Reproduce the listing below character for character; drop every image.

DATASET ENTRIES:
┌──

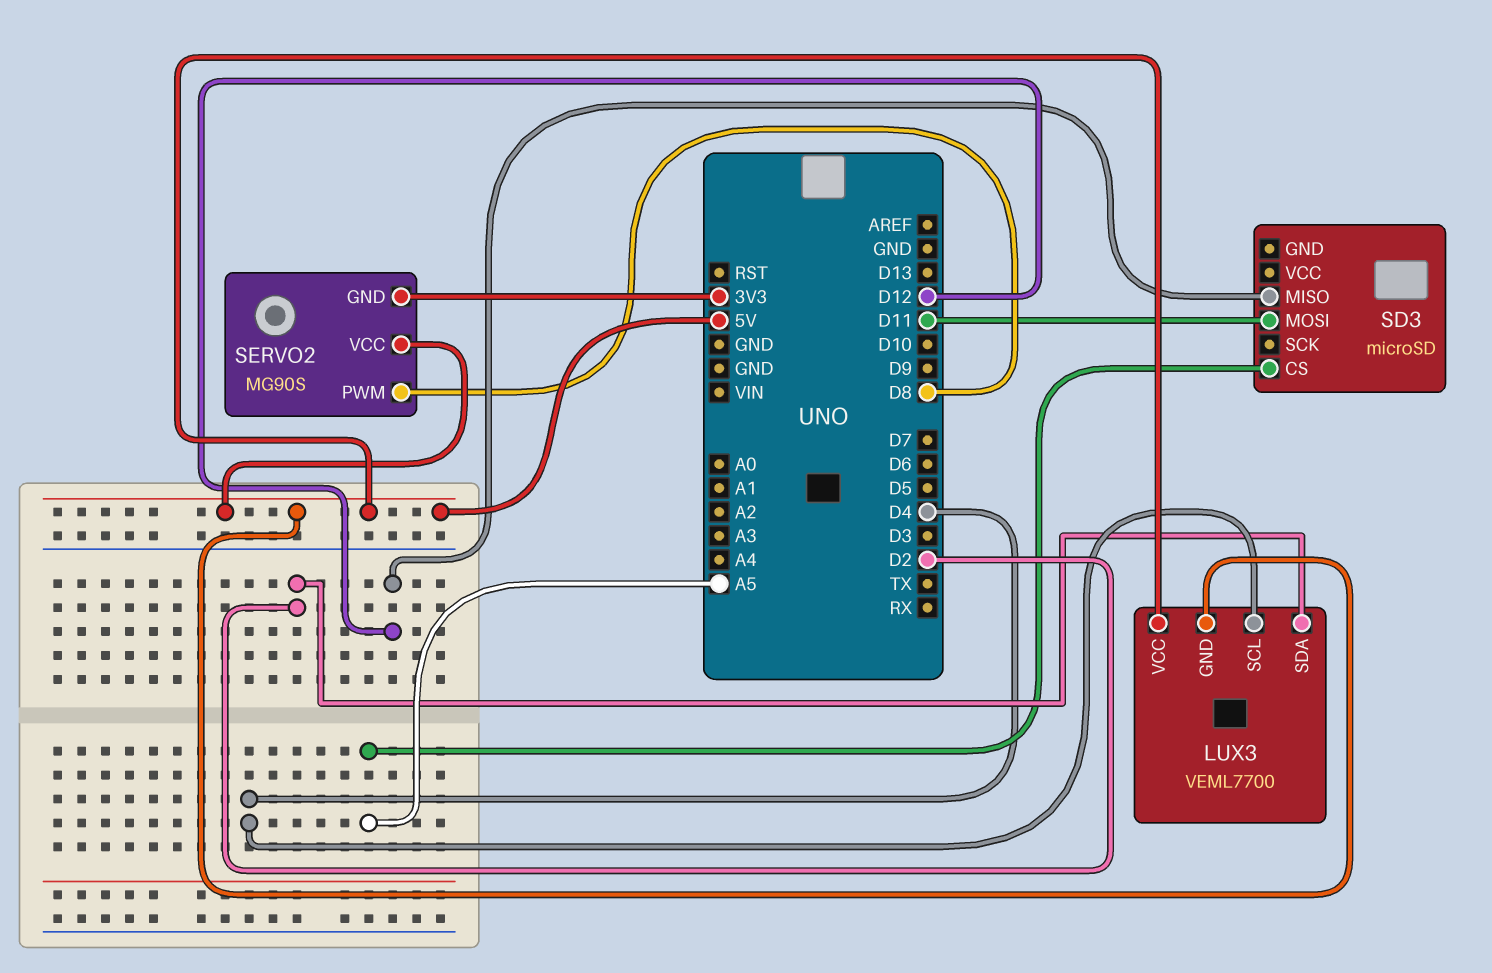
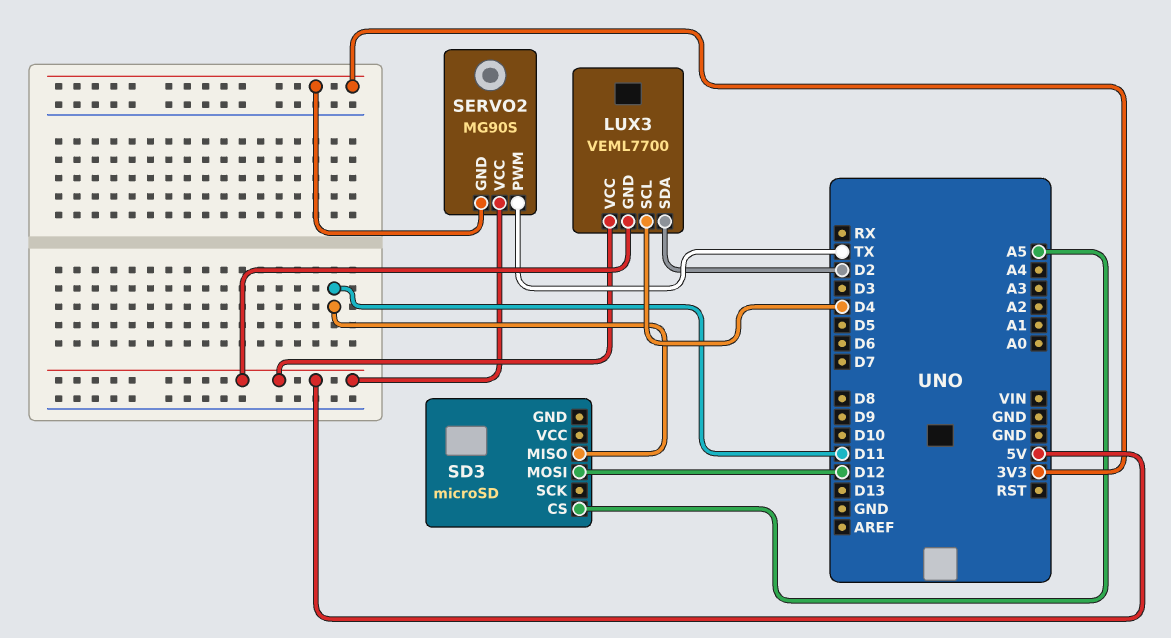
SD3 pin MISO: D12 -> D11
SD3 pin MOSI: D11 -> D12
SERVO2 pin PWM: D8 -> TX

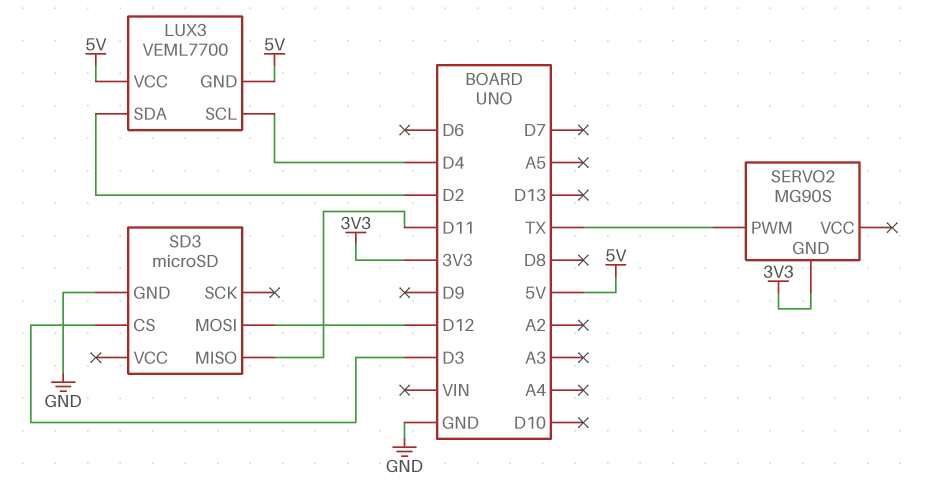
SD3 pin CS: A5 -> D3
SD3 pin GND: none -> GND
SERVO2 pin VCC: 5V -> none

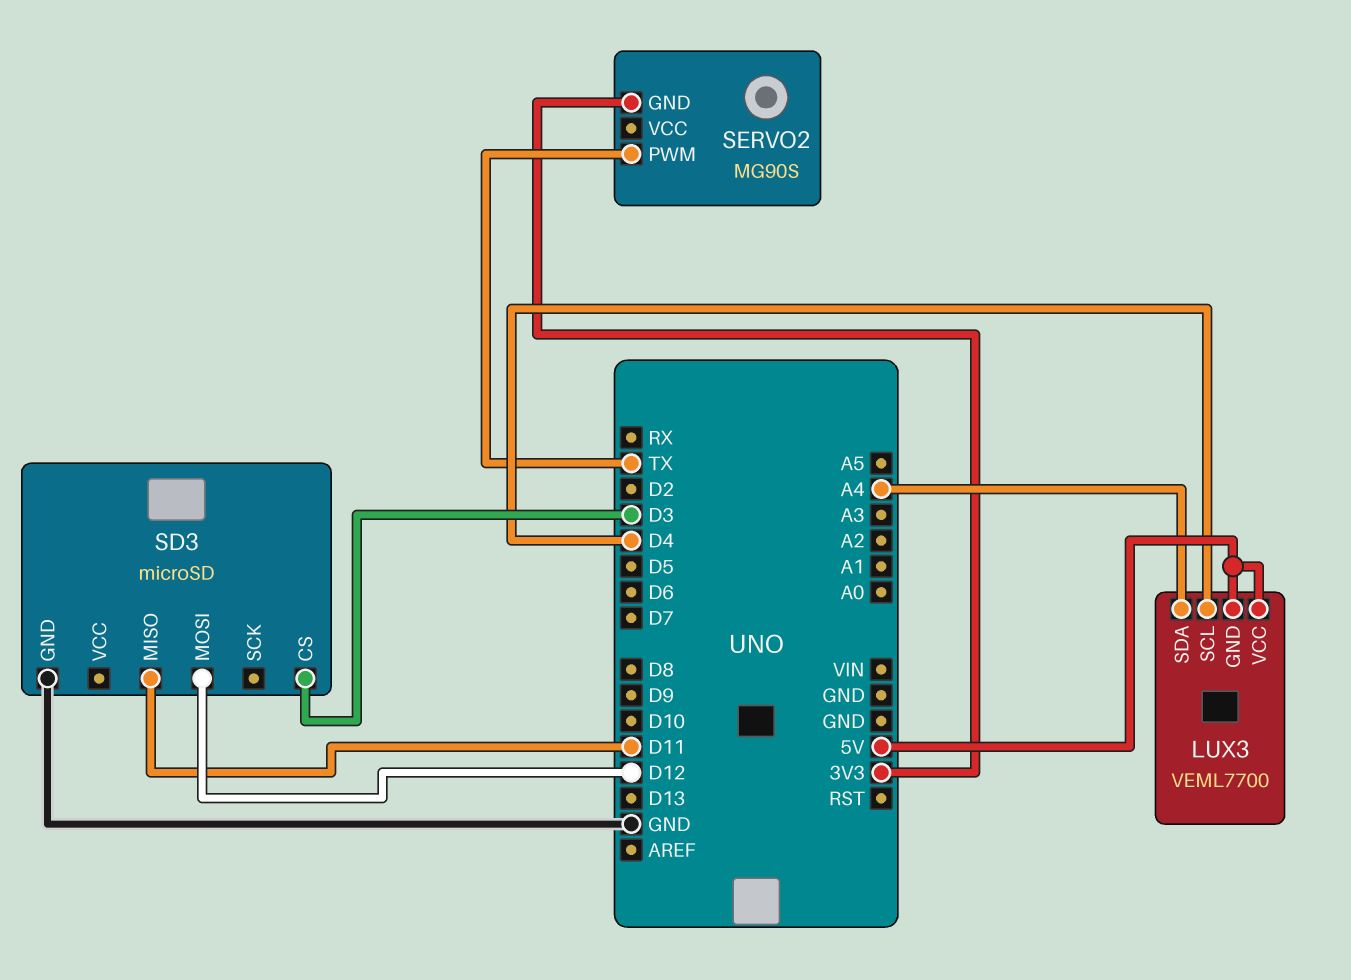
LUX3 pin SDA: D2 -> A4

└──

TASK RESULT:
SD3 pin MISO: D12 -> D11
SD3 pin MOSI: D11 -> D12
SERVO2 pin PWM: D8 -> TX

SD3 pin CS: A5 -> D3
SD3 pin GND: none -> GND
SERVO2 pin VCC: 5V -> none

LUX3 pin SDA: D2 -> A4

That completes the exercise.